PROBLEM STATEMENT –
Please give every line below again exactly, but not its pictures.

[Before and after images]
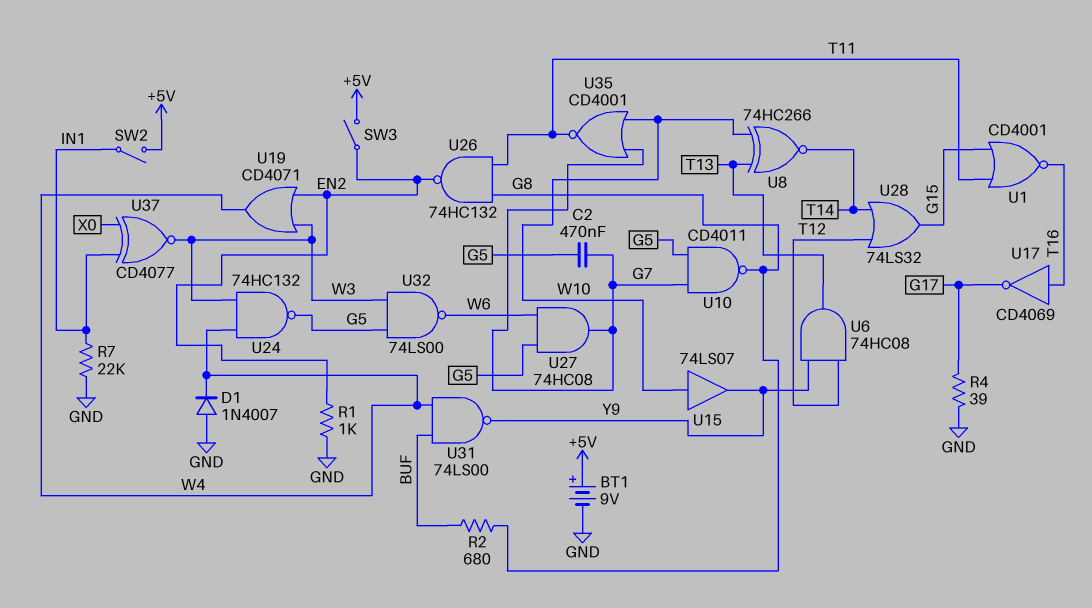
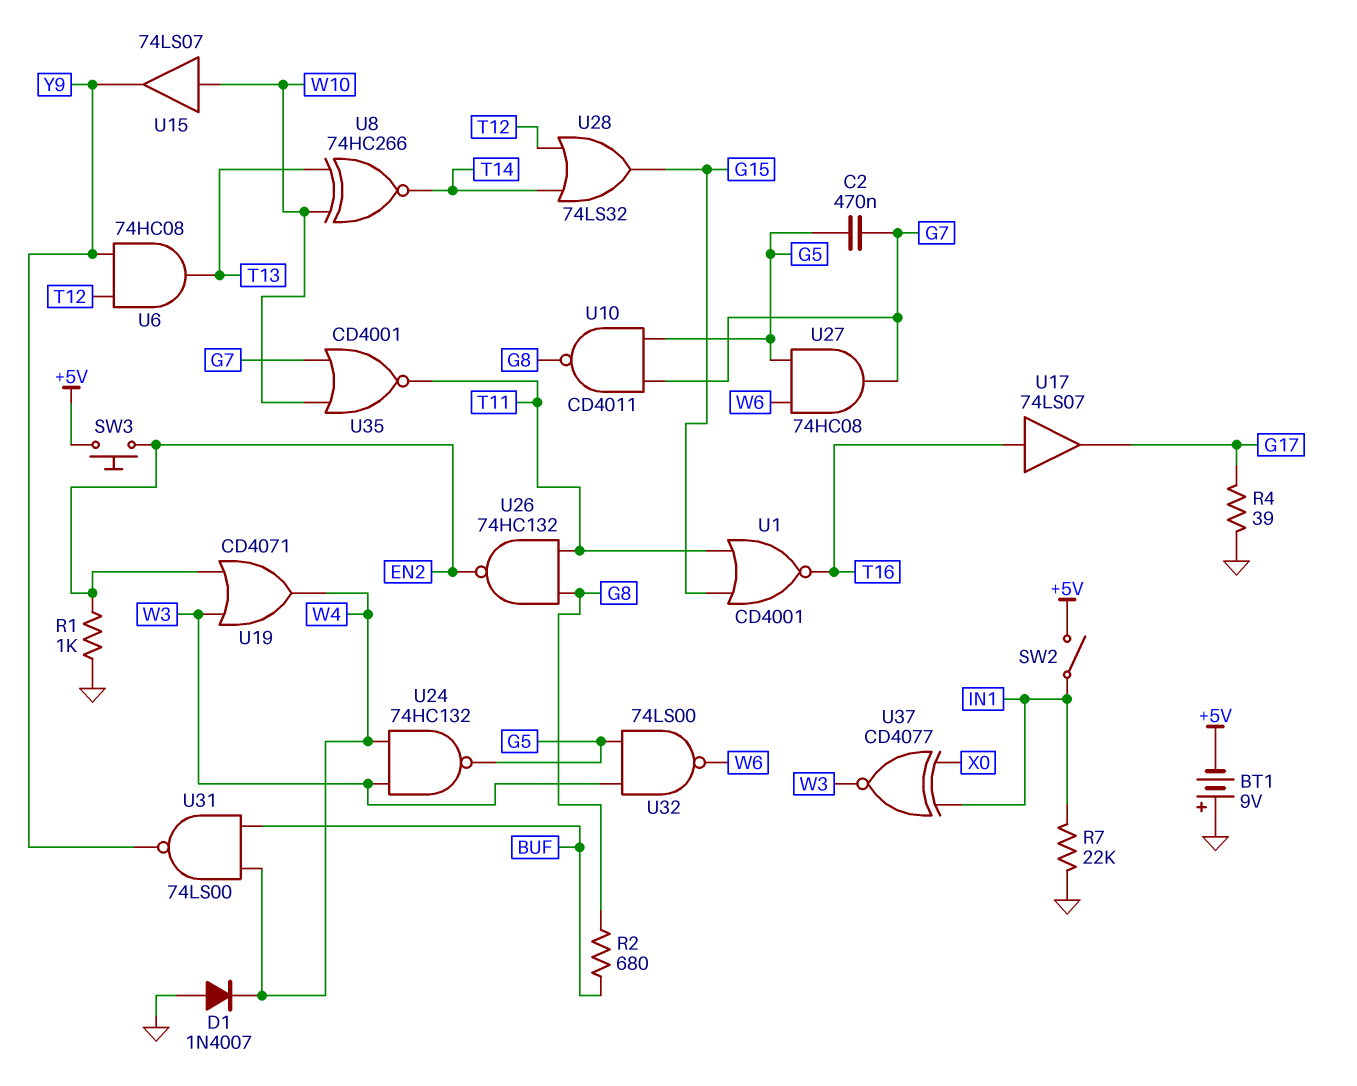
BT1: 9V (plus +5V, minus GND) -> 9V (plus GND, minus +5V)
SW3: switch (+5V, EN2) -> button (+5V, EN2)
U17: NOT CD4069 (in T16, out G17) -> buffer 74LS07 (in T16, out G17)

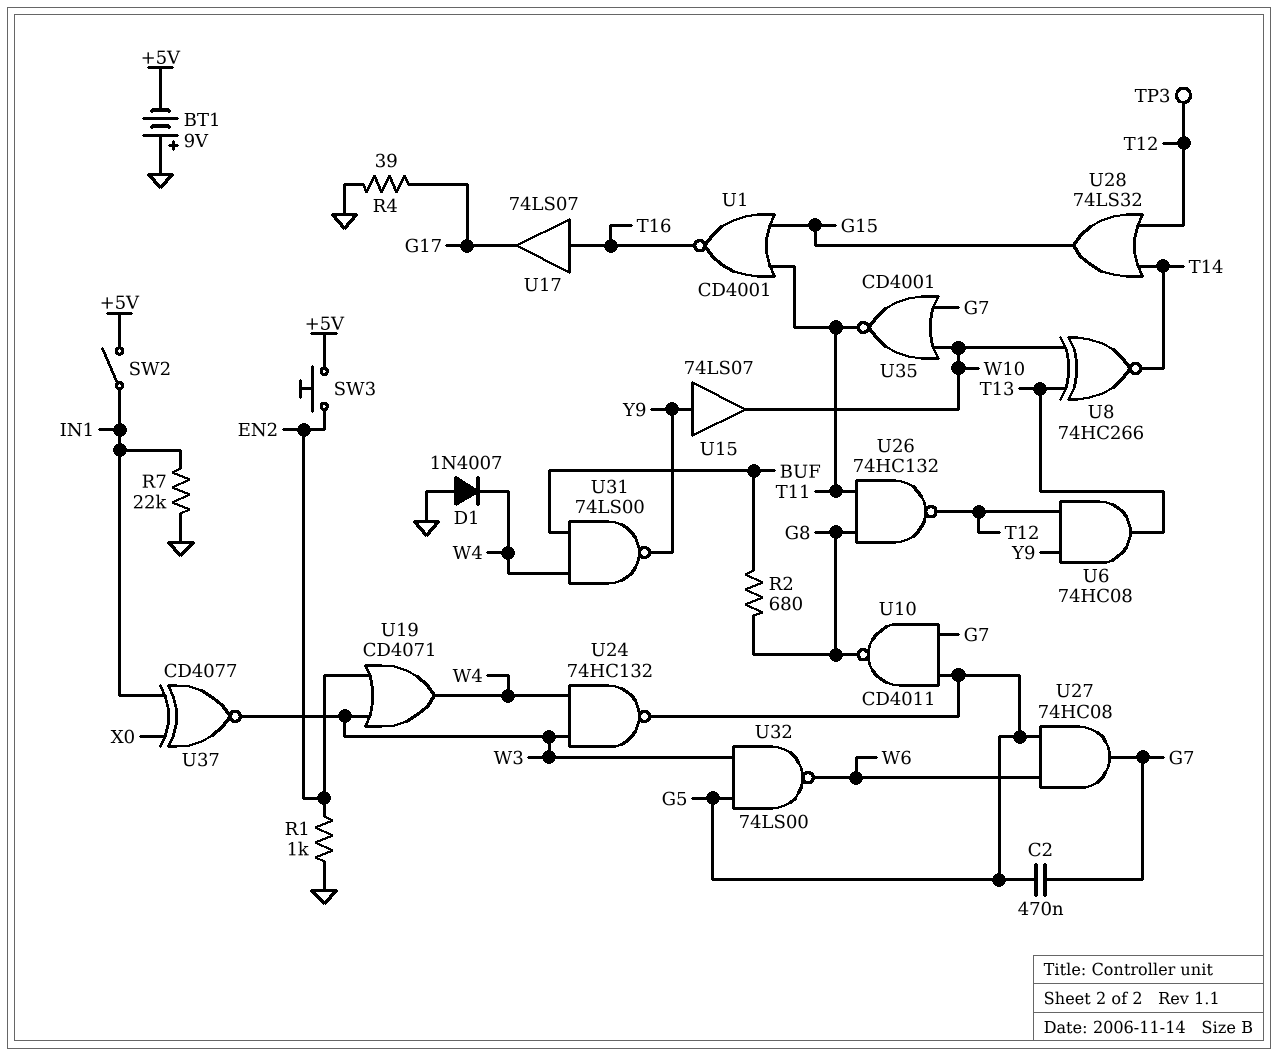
TP3: none -> test point (T12)
U15: buffer 74LS07 (in W10, out Y9) -> buffer 74LS07 (in Y9, out W10)
U26: NAND 74HC132 (in G8, in T11, out EN2) -> NAND 74HC132 (in G8, in T11, out T12)

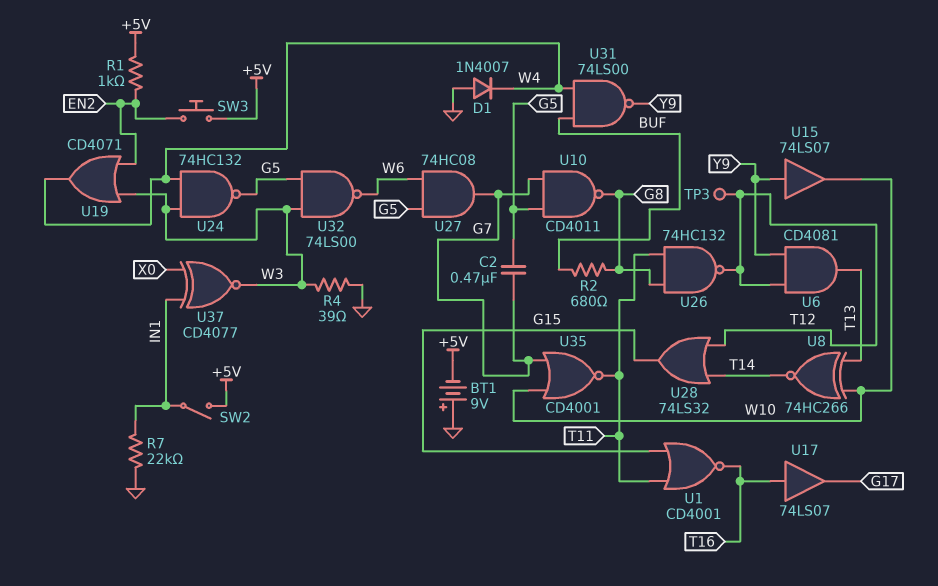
R1: 1k (EN2, GND) -> 1k (+5V, EN2)
R4: 39 (G17, GND) -> 39 (GND, W3)
U6: AND 74HC08 (in T12, in Y9, out T13) -> AND CD4081 (in T12, in Y9, out T13)

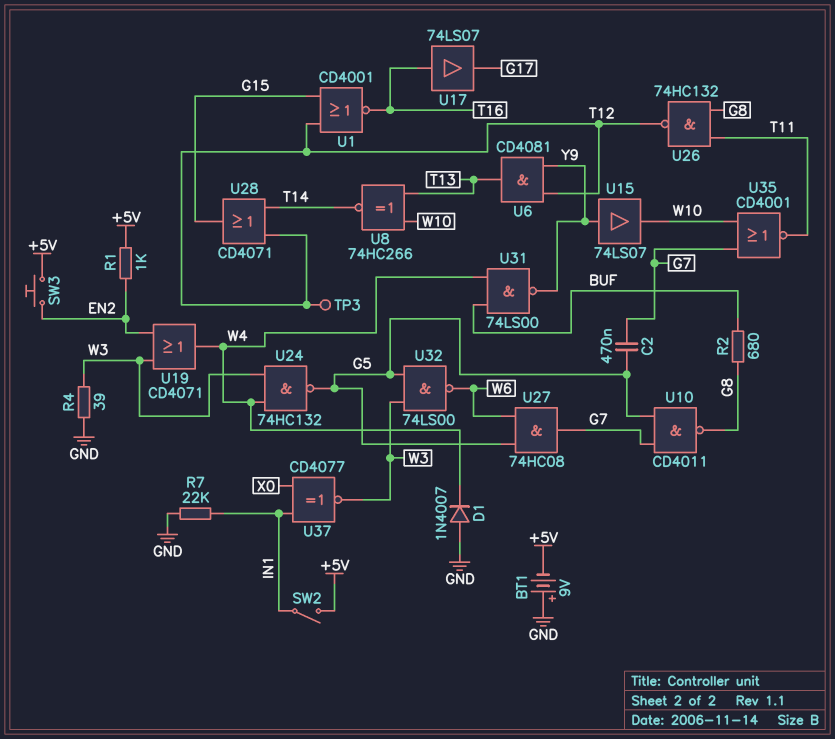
U1: NOR CD4001 (in G15, in T11, out T16) -> NOR CD4001 (in G15, in T12, out T16)
U28: OR 74LS32 (in T12, in T14, out G15) -> OR CD4071 (in T12, in T14, out G15)

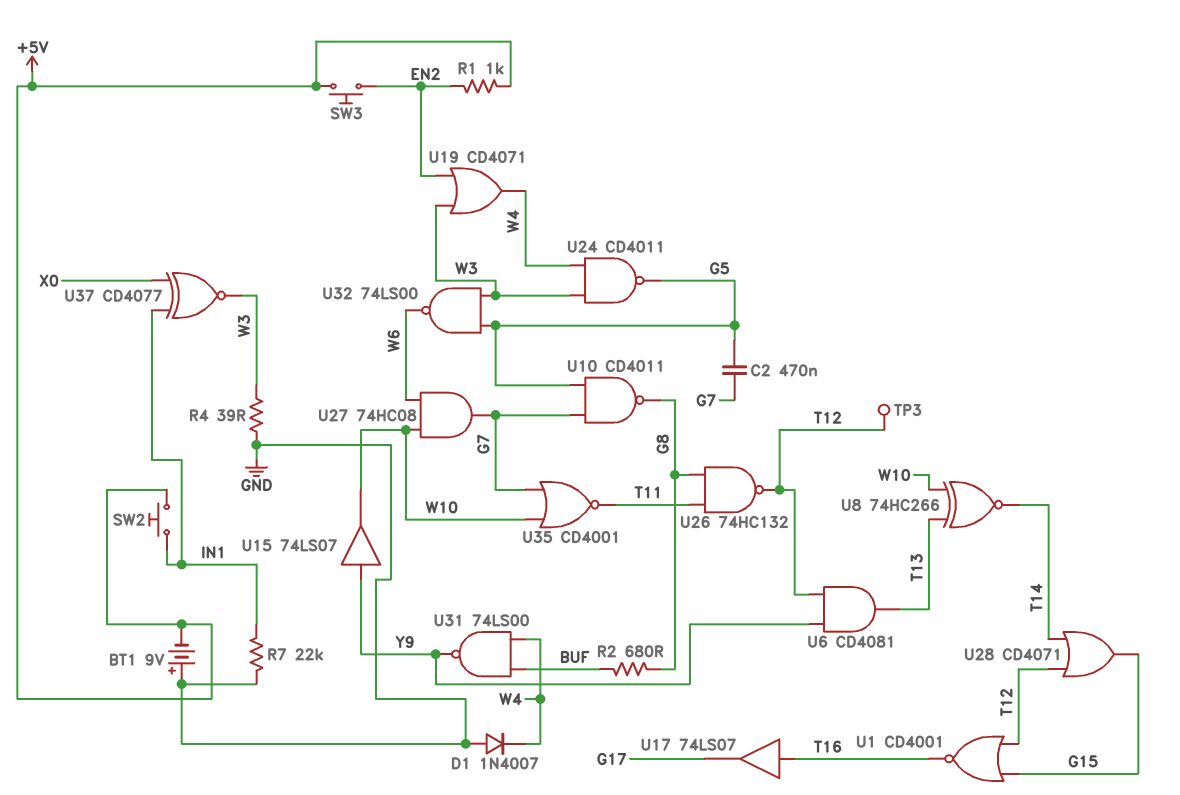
SW2: switch (+5V, IN1) -> button (+5V, IN1)
U24: NAND 74HC132 (in W3, in W4, out G5) -> NAND CD4011 (in W3, in W4, out G5)
U27: AND 74HC08 (in G5, in W6, out G7) -> AND 74HC08 (in W6, in W10, out G7)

ANSWER –
BT1: 9V (plus +5V, minus GND) -> 9V (plus GND, minus +5V)
SW3: switch (+5V, EN2) -> button (+5V, EN2)
U17: NOT CD4069 (in T16, out G17) -> buffer 74LS07 (in T16, out G17)

TP3: none -> test point (T12)
U15: buffer 74LS07 (in W10, out Y9) -> buffer 74LS07 (in Y9, out W10)
U26: NAND 74HC132 (in G8, in T11, out EN2) -> NAND 74HC132 (in G8, in T11, out T12)

R1: 1k (EN2, GND) -> 1k (+5V, EN2)
R4: 39 (G17, GND) -> 39 (GND, W3)
U6: AND 74HC08 (in T12, in Y9, out T13) -> AND CD4081 (in T12, in Y9, out T13)

U1: NOR CD4001 (in G15, in T11, out T16) -> NOR CD4001 (in G15, in T12, out T16)
U28: OR 74LS32 (in T12, in T14, out G15) -> OR CD4071 (in T12, in T14, out G15)

SW2: switch (+5V, IN1) -> button (+5V, IN1)
U24: NAND 74HC132 (in W3, in W4, out G5) -> NAND CD4011 (in W3, in W4, out G5)
U27: AND 74HC08 (in G5, in W6, out G7) -> AND 74HC08 (in W6, in W10, out G7)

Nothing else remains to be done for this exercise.